══ INPUT FOR THIS TASK

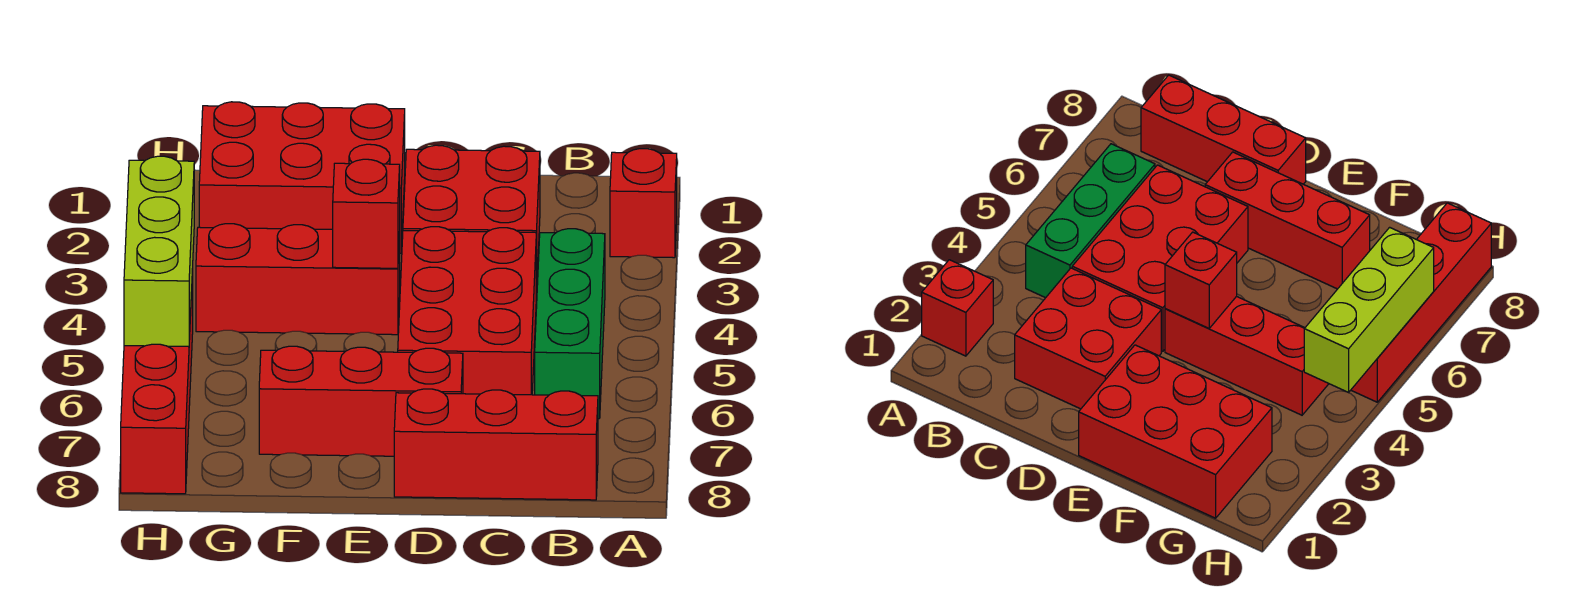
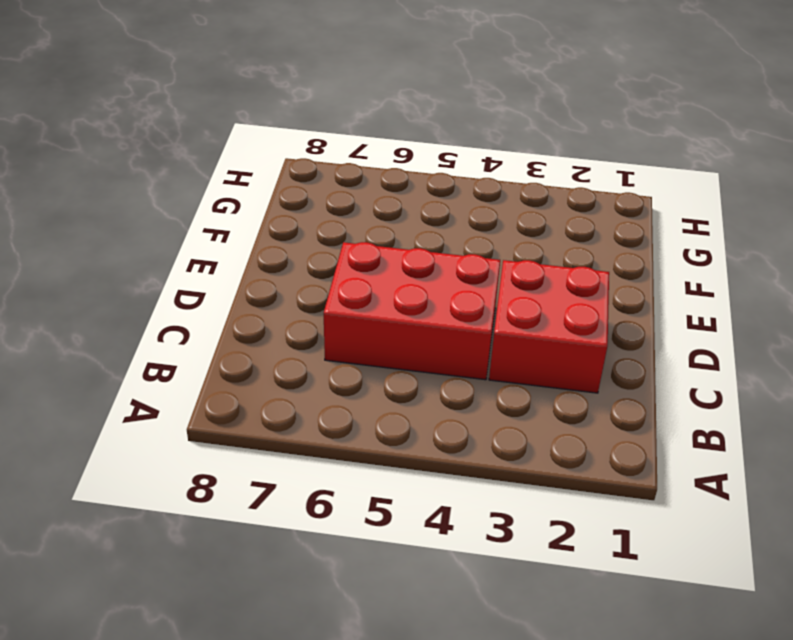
none -> red brick A2 level 1
none -> green brick B4:B6 level 1

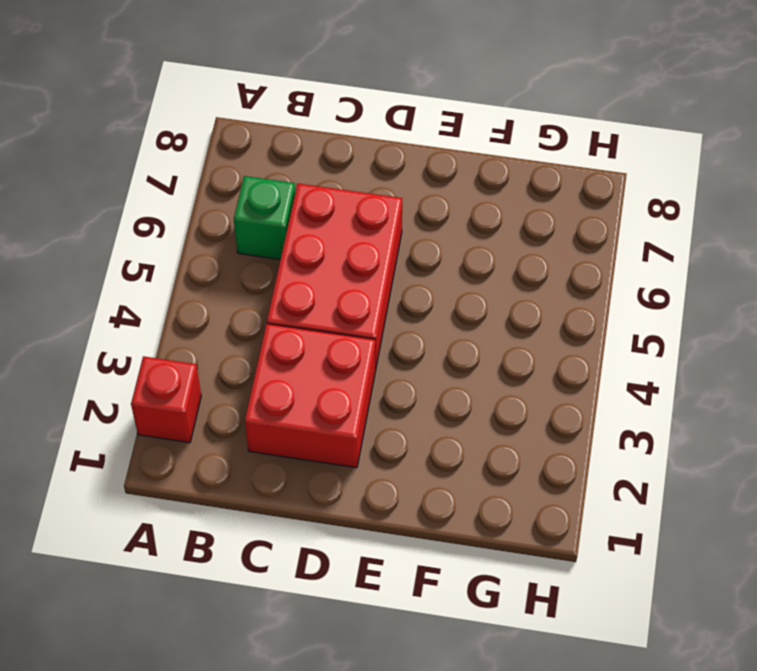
green brick B6 level 1 -> green brick B4:B6 level 1
none -> red brick B8:D8 level 1
none -> red brick D7:F7 level 1

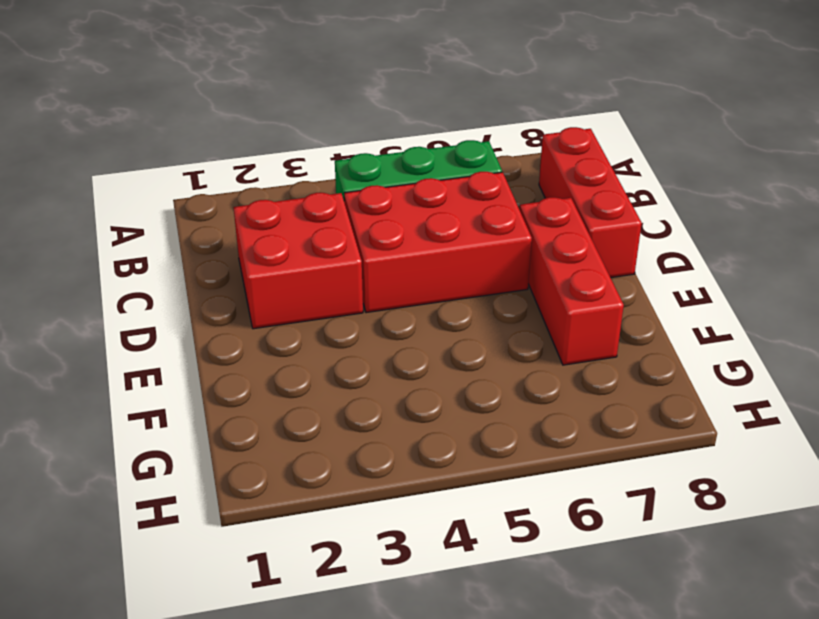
none -> red brick A2 level 1
none -> red brick E1:G2 level 1

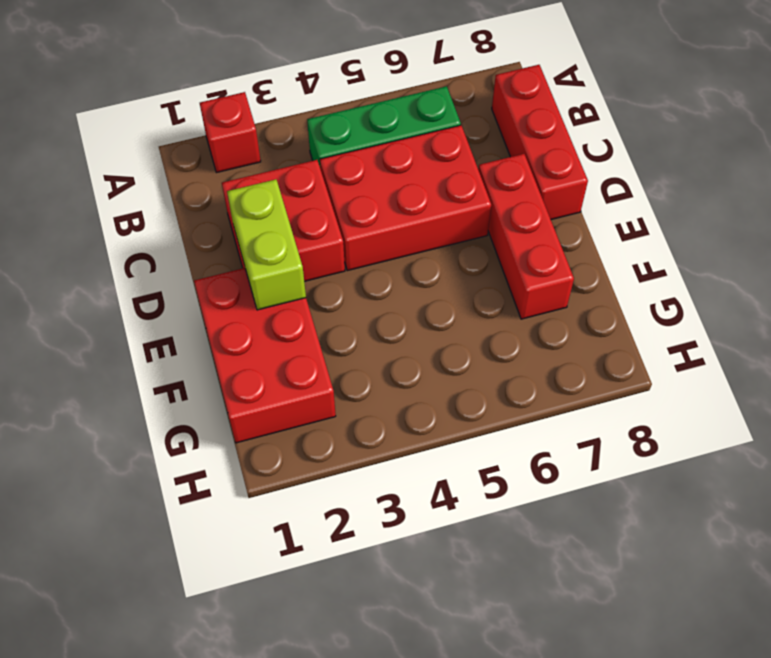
lime brick D2:E2 level 2 -> none
none -> red brick E4:G4 level 1
none -> red brick H5:H8 level 1

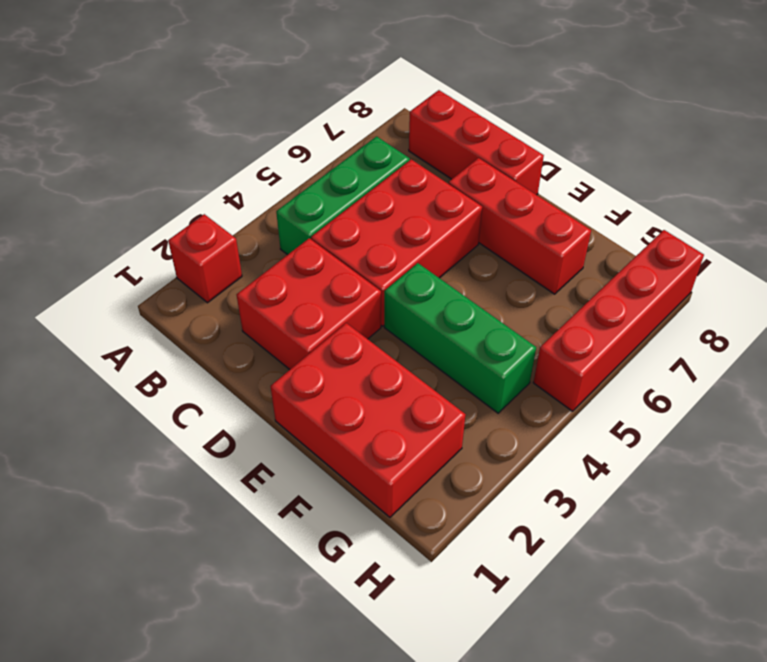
green brick E4:G4 level 1 -> red brick E4:G4 level 1
none -> red brick E4 level 2
none -> lime brick H4:H6 level 2

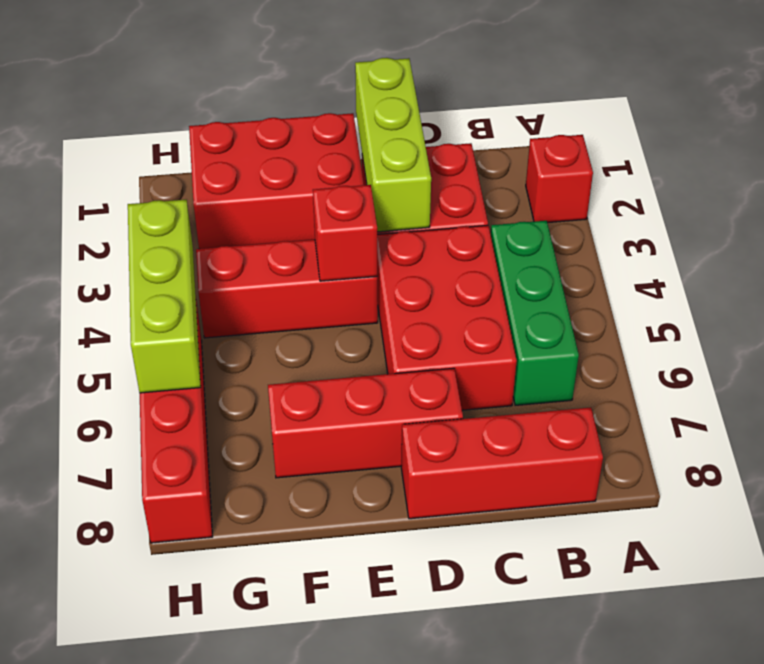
lime brick D1:D3 level 2 -> none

════

* REQUIRED ACTION *
Please retype, exactly as they appear, the lines from the one with "none -> green brick B4:B6 level 1" through the final line of the material, both included, and drop any pictures.

* RESPONSE TO THIS TASK *
none -> green brick B4:B6 level 1

green brick B6 level 1 -> green brick B4:B6 level 1
none -> red brick B8:D8 level 1
none -> red brick D7:F7 level 1

none -> red brick A2 level 1
none -> red brick E1:G2 level 1

lime brick D2:E2 level 2 -> none
none -> red brick E4:G4 level 1
none -> red brick H5:H8 level 1

green brick E4:G4 level 1 -> red brick E4:G4 level 1
none -> red brick E4 level 2
none -> lime brick H4:H6 level 2

lime brick D1:D3 level 2 -> none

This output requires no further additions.